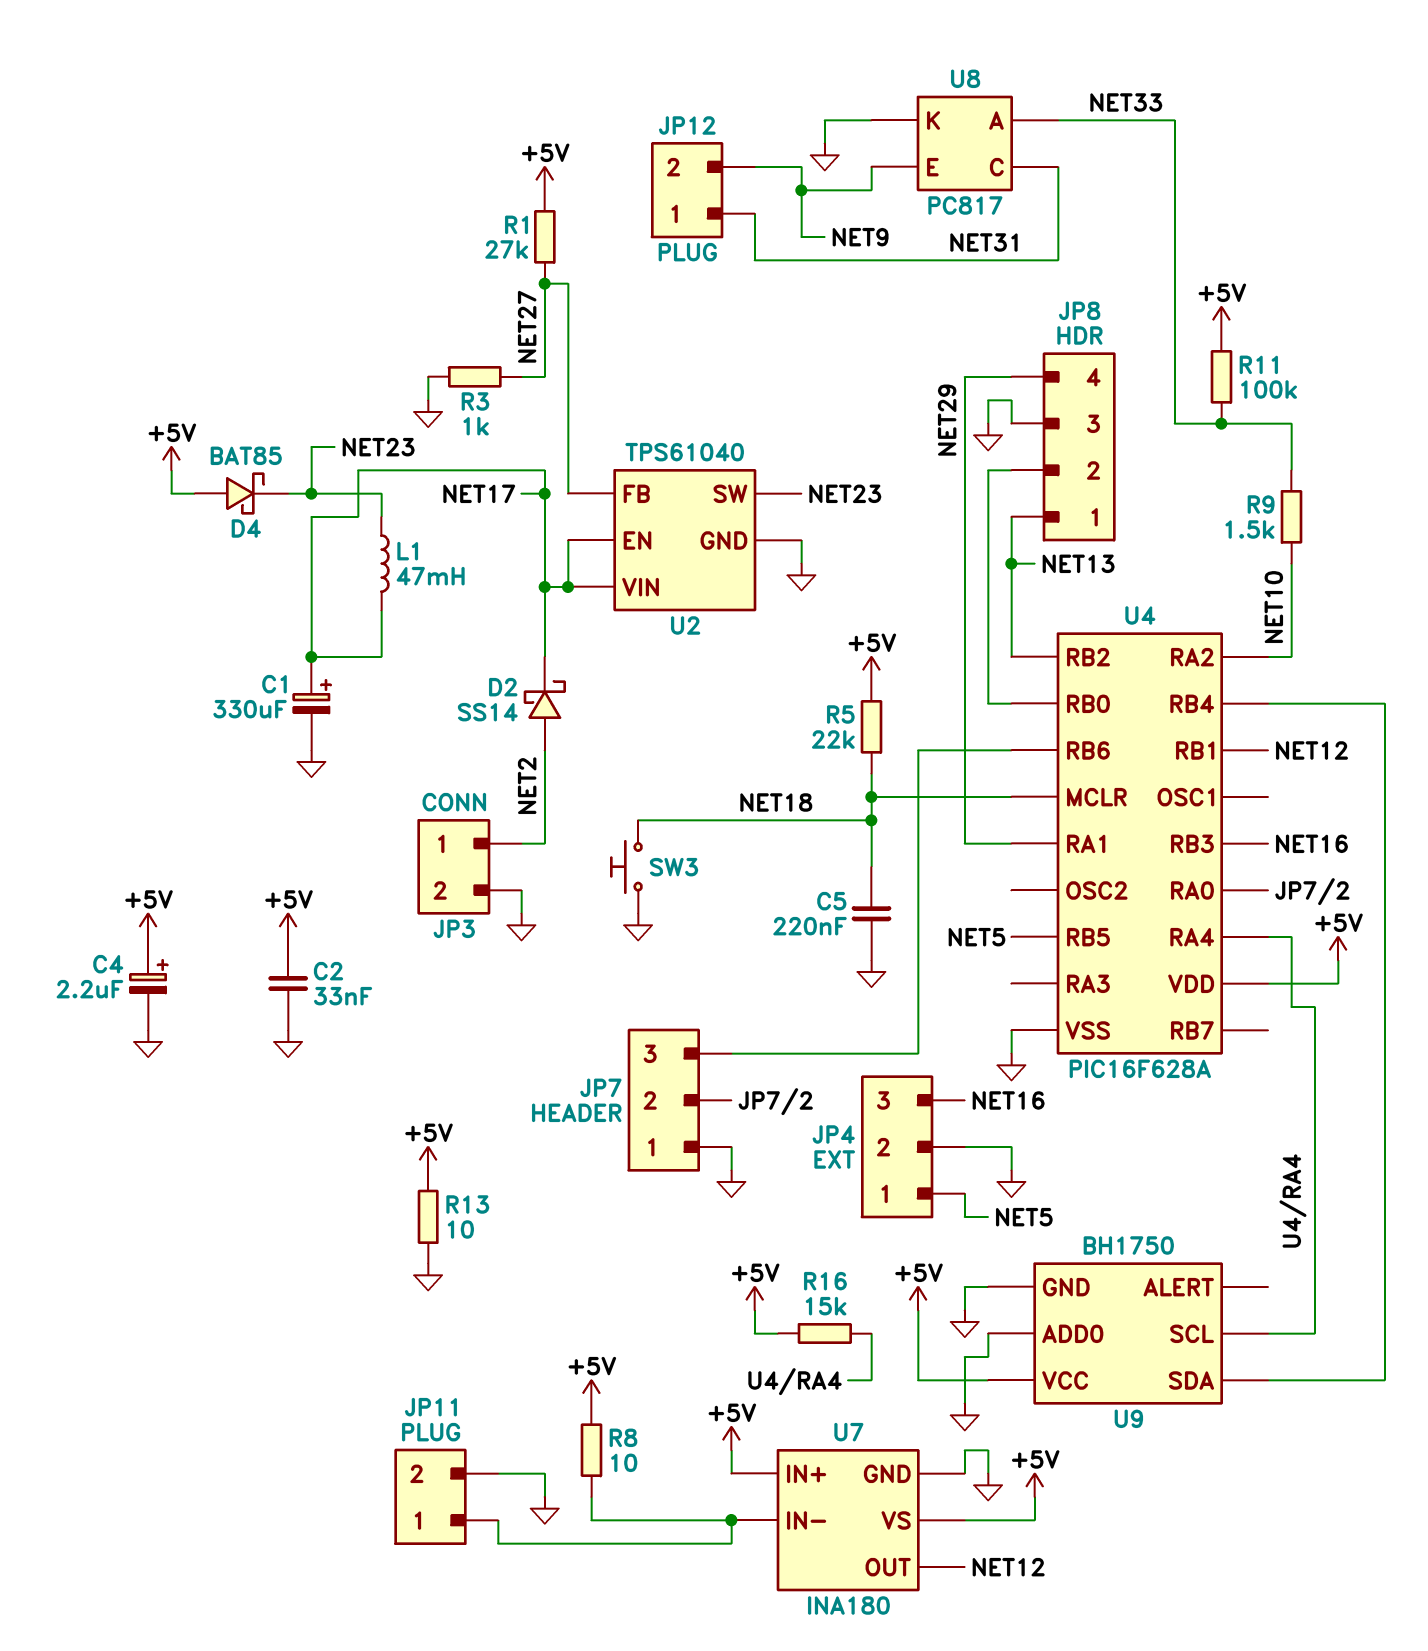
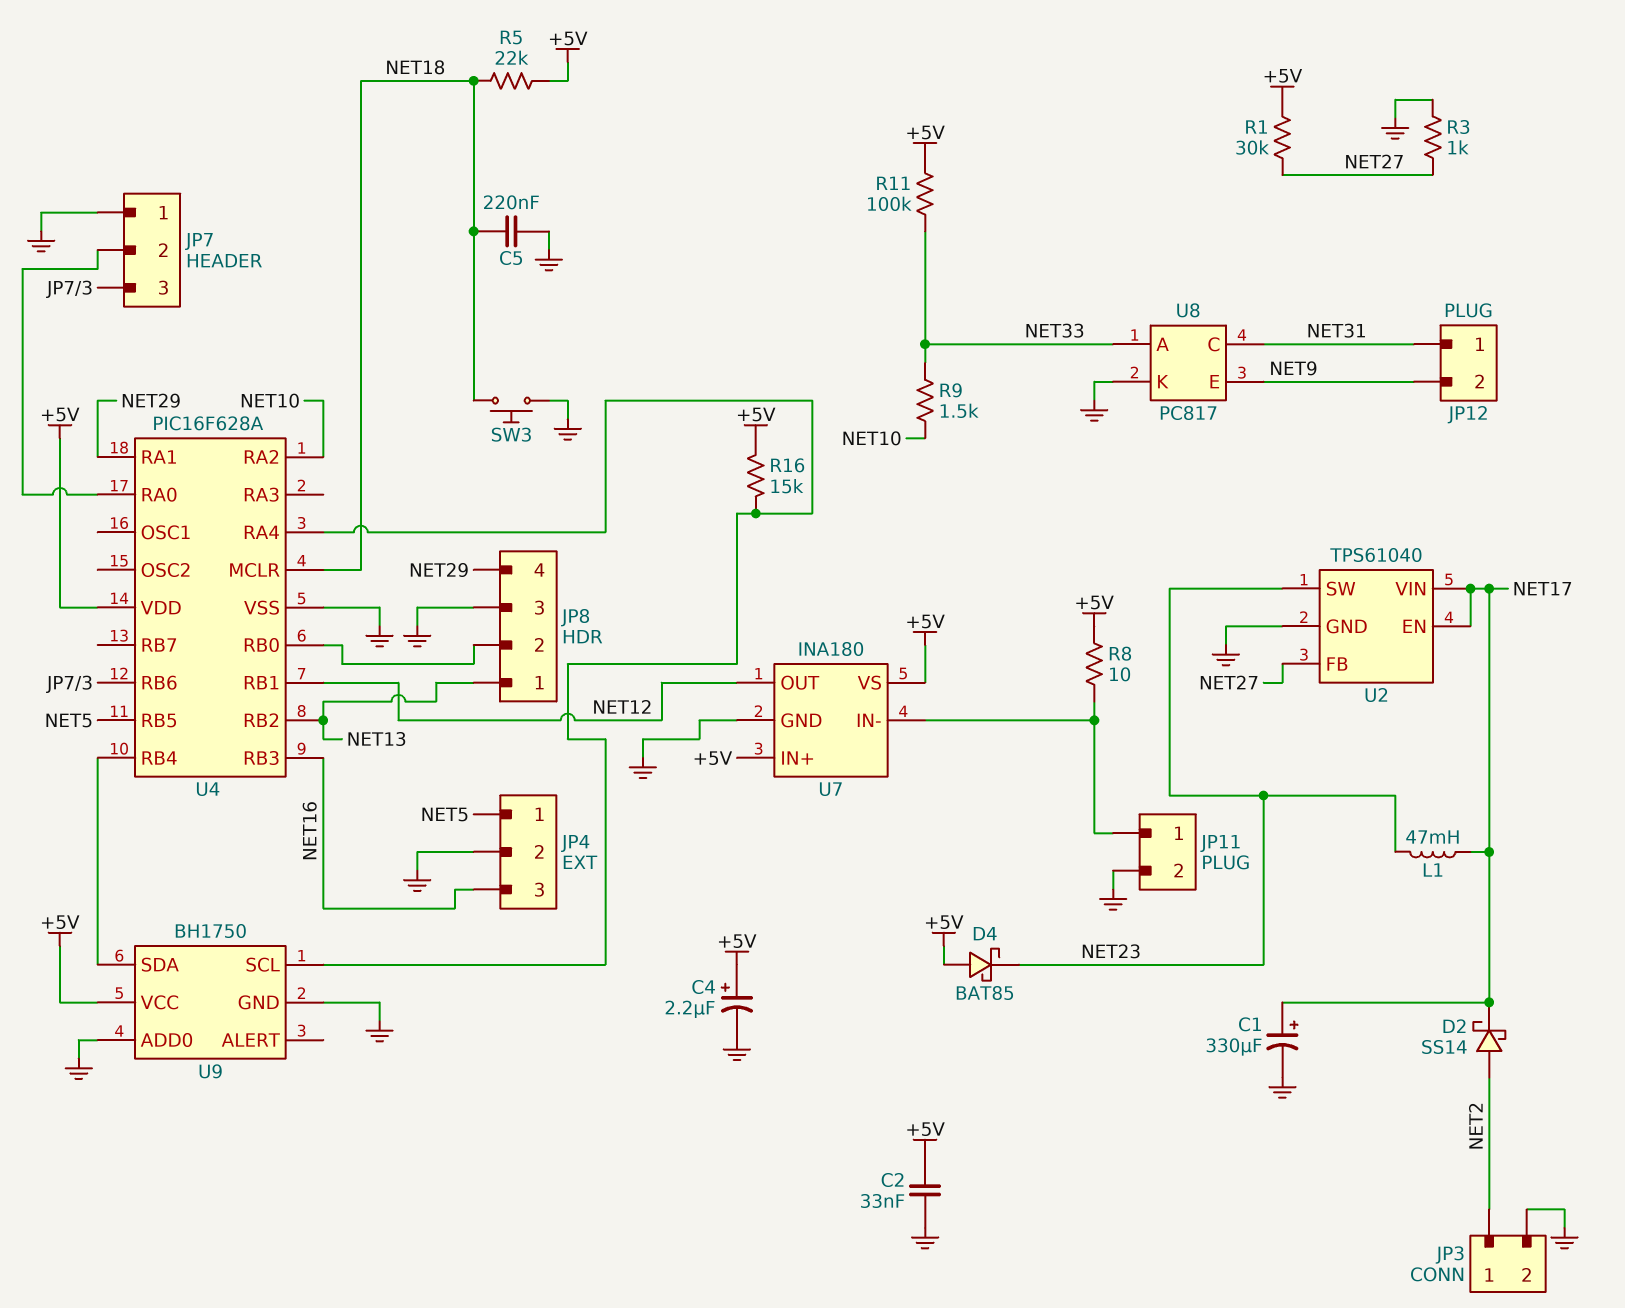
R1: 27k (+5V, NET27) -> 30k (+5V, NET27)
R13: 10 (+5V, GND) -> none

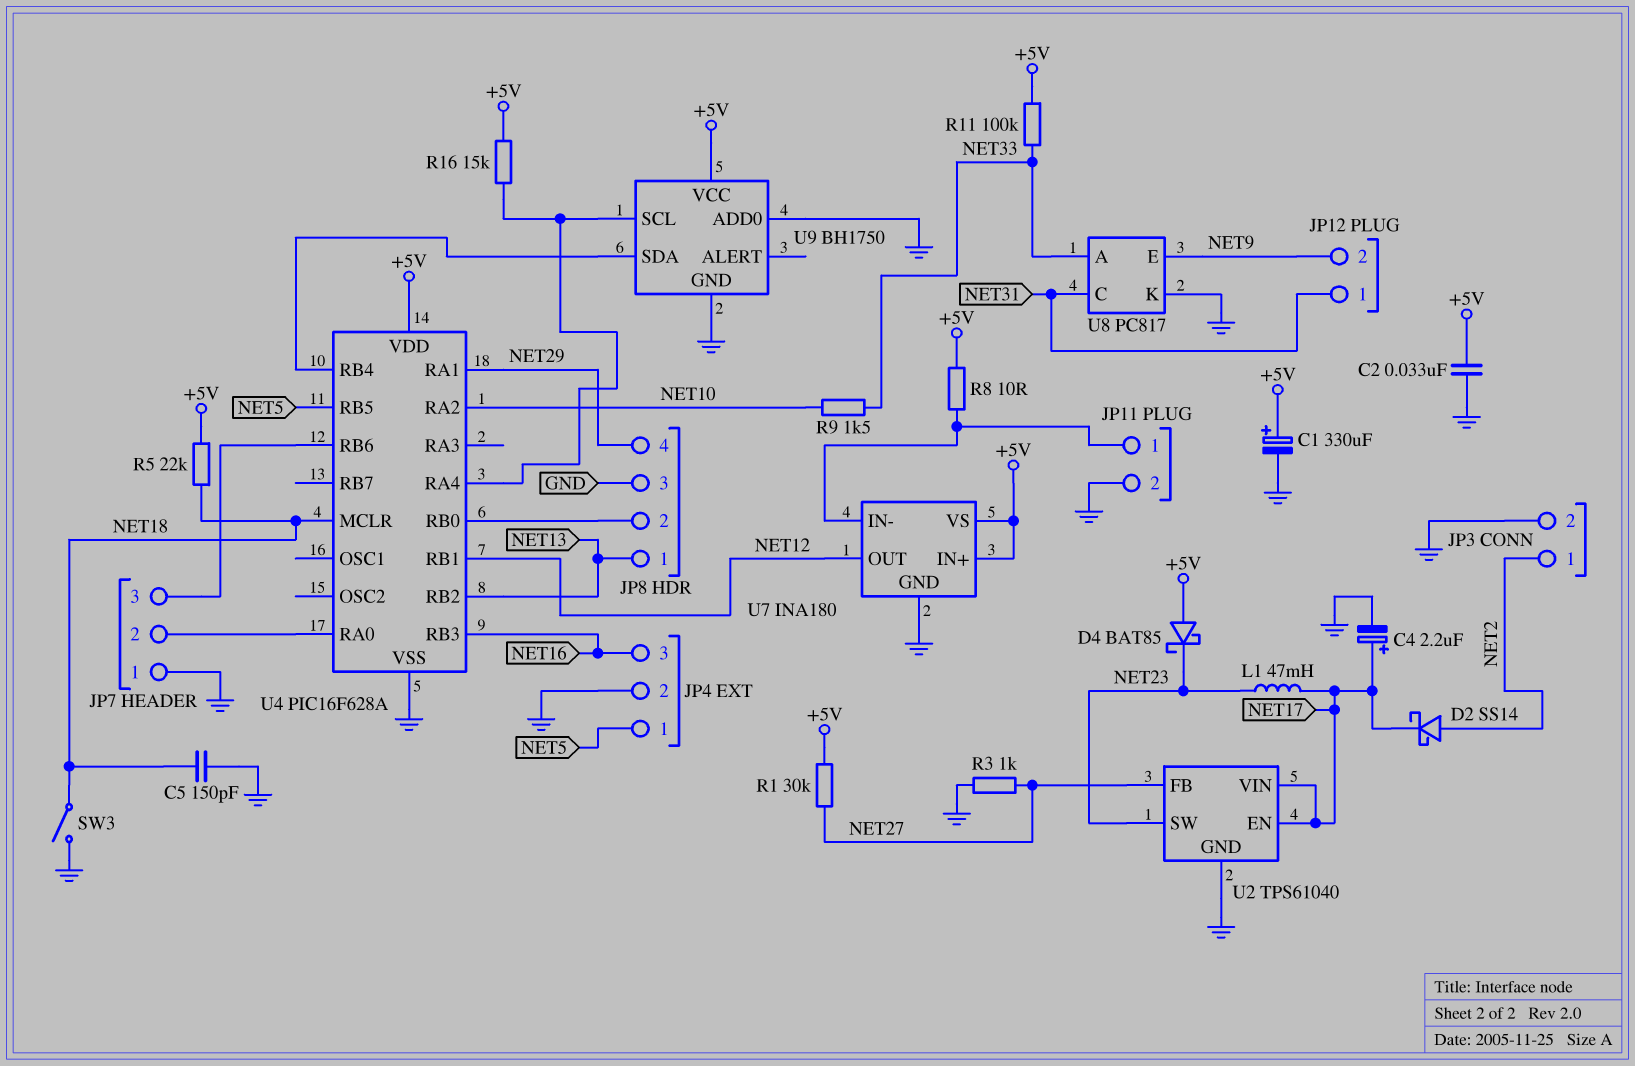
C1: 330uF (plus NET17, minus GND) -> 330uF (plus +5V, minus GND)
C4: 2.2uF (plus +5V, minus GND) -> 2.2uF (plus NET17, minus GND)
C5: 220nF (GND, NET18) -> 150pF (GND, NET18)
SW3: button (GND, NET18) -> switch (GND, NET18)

---

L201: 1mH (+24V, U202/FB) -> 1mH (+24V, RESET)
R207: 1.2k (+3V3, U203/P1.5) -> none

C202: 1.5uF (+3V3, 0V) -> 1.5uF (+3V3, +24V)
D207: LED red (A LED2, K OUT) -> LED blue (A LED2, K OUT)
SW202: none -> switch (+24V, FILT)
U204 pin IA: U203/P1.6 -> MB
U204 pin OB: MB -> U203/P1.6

---

* _BRIEF_: Although the records above contain pictures, the copy should not; retype exactly the lines from the one containing "R1: 27k (+5V, NET27) -> 30k (+5V, NET27)" through the one containing "SW3: button (GND, NET18)".

* _SOLVED EXERCISE_:
R1: 27k (+5V, NET27) -> 30k (+5V, NET27)
R13: 10 (+5V, GND) -> none

C1: 330uF (plus NET17, minus GND) -> 330uF (plus +5V, minus GND)
C4: 2.2uF (plus +5V, minus GND) -> 2.2uF (plus NET17, minus GND)
C5: 220nF (GND, NET18) -> 150pF (GND, NET18)
SW3: button (GND, NET18) -> switch (GND, NET18)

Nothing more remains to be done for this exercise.